Brief:
In the records below, the line with "camera: 40 degrees right, 20 degrees up" opens the range and the line with "none -> green gift [301,91,340,139]" closes it; print that range exactly and nothing else.

Source data:
★ ★ ★
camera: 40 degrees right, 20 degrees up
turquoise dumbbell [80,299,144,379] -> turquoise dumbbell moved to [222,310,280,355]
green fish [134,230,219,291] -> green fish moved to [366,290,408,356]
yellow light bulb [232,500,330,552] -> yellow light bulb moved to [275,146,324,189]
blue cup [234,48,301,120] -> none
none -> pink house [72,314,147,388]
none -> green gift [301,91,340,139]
★ ★ ★
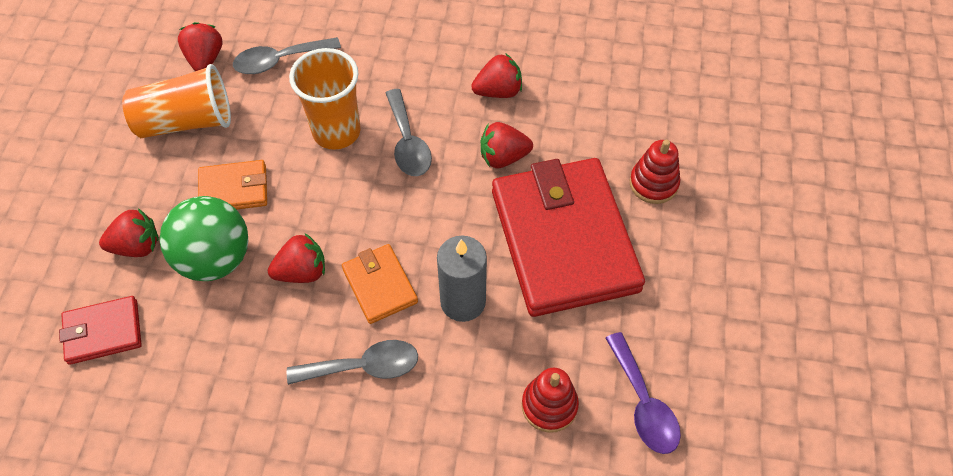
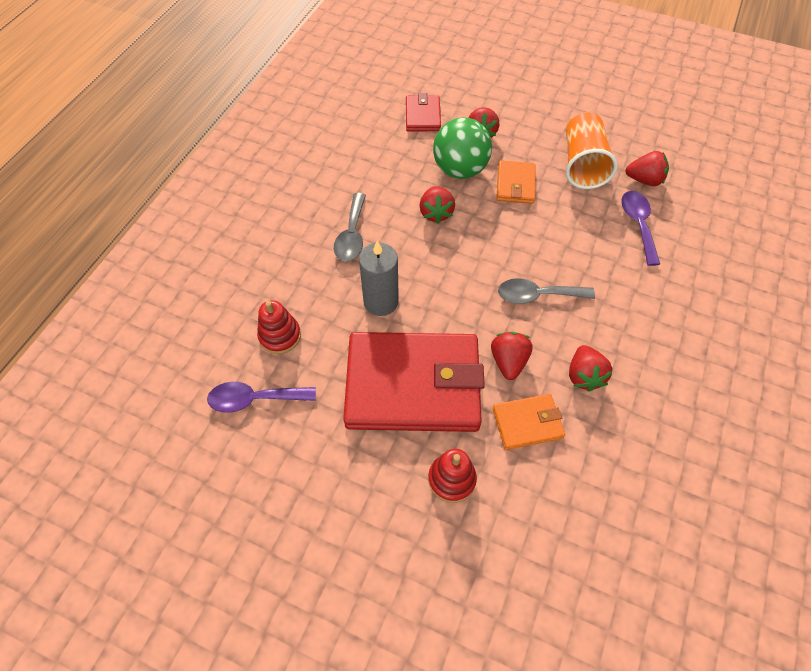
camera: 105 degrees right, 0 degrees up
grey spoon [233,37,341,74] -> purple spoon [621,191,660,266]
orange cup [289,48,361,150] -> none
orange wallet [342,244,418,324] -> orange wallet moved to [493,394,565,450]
★ ★ ★
Solved problem:
camera: 40 degrees right, 20 degrees up
turquoise dumbbell [80,299,144,379] -> turquoise dumbbell moved to [222,310,280,355]
green fish [134,230,219,291] -> green fish moved to [366,290,408,356]
yellow light bulb [232,500,330,552] -> yellow light bulb moved to [275,146,324,189]
blue cup [234,48,301,120] -> none
none -> pink house [72,314,147,388]
none -> green gift [301,91,340,139]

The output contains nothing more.